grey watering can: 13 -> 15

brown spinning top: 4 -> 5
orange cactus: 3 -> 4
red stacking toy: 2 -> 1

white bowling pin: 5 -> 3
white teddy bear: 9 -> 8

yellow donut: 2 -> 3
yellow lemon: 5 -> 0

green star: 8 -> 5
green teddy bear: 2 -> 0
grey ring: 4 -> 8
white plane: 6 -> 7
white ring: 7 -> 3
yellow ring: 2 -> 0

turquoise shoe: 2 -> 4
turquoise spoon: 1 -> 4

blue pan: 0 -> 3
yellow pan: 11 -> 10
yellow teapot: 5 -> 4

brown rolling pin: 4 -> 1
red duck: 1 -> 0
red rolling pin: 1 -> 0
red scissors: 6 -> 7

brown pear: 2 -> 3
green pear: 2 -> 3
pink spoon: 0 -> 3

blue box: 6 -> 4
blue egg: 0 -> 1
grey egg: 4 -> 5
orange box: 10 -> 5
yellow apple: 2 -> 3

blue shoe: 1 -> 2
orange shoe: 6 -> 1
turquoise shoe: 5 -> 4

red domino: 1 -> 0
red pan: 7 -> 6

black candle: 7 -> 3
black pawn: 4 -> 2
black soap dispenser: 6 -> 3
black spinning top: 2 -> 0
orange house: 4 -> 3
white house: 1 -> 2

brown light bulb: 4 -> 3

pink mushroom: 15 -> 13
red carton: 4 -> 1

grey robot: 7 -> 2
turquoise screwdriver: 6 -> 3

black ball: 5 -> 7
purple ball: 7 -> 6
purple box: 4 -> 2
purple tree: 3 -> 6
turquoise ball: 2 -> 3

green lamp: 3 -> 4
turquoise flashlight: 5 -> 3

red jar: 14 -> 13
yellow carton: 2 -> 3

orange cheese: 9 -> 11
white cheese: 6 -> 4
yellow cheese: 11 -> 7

## TASK PROMPT
The answer should consist only of the lines from the one with "brown light bulb: 4 -> 3" to the final line of the records above, retyped word for word.

## SOLUTION TO THIS EXERCISE
brown light bulb: 4 -> 3

pink mushroom: 15 -> 13
red carton: 4 -> 1

grey robot: 7 -> 2
turquoise screwdriver: 6 -> 3

black ball: 5 -> 7
purple ball: 7 -> 6
purple box: 4 -> 2
purple tree: 3 -> 6
turquoise ball: 2 -> 3

green lamp: 3 -> 4
turquoise flashlight: 5 -> 3

red jar: 14 -> 13
yellow carton: 2 -> 3

orange cheese: 9 -> 11
white cheese: 6 -> 4
yellow cheese: 11 -> 7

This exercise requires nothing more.